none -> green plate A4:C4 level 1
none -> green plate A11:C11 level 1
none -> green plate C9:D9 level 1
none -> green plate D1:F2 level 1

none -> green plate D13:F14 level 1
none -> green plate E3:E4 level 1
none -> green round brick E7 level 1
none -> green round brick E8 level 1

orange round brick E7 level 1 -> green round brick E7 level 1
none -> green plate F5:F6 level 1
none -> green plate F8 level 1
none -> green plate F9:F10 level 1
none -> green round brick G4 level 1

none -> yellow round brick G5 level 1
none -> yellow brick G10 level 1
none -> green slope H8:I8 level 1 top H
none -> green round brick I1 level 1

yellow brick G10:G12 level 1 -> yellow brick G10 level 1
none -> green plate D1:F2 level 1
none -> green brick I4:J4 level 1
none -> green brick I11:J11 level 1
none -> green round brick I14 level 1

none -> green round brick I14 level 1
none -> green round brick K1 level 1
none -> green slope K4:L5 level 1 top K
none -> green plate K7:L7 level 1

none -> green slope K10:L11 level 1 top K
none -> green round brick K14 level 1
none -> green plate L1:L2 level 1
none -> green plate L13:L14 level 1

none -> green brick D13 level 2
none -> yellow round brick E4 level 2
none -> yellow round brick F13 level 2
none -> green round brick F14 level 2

- Work to be completed:
The answer must be every record above, repeated exactly as written.

- Result:
none -> green plate A4:C4 level 1
none -> green plate A11:C11 level 1
none -> green plate C9:D9 level 1
none -> green plate D1:F2 level 1

none -> green plate D13:F14 level 1
none -> green plate E3:E4 level 1
none -> green round brick E7 level 1
none -> green round brick E8 level 1

orange round brick E7 level 1 -> green round brick E7 level 1
none -> green plate F5:F6 level 1
none -> green plate F8 level 1
none -> green plate F9:F10 level 1
none -> green round brick G4 level 1

none -> yellow round brick G5 level 1
none -> yellow brick G10 level 1
none -> green slope H8:I8 level 1 top H
none -> green round brick I1 level 1

yellow brick G10:G12 level 1 -> yellow brick G10 level 1
none -> green plate D1:F2 level 1
none -> green brick I4:J4 level 1
none -> green brick I11:J11 level 1
none -> green round brick I14 level 1

none -> green round brick I14 level 1
none -> green round brick K1 level 1
none -> green slope K4:L5 level 1 top K
none -> green plate K7:L7 level 1

none -> green slope K10:L11 level 1 top K
none -> green round brick K14 level 1
none -> green plate L1:L2 level 1
none -> green plate L13:L14 level 1

none -> green brick D13 level 2
none -> yellow round brick E4 level 2
none -> yellow round brick F13 level 2
none -> green round brick F14 level 2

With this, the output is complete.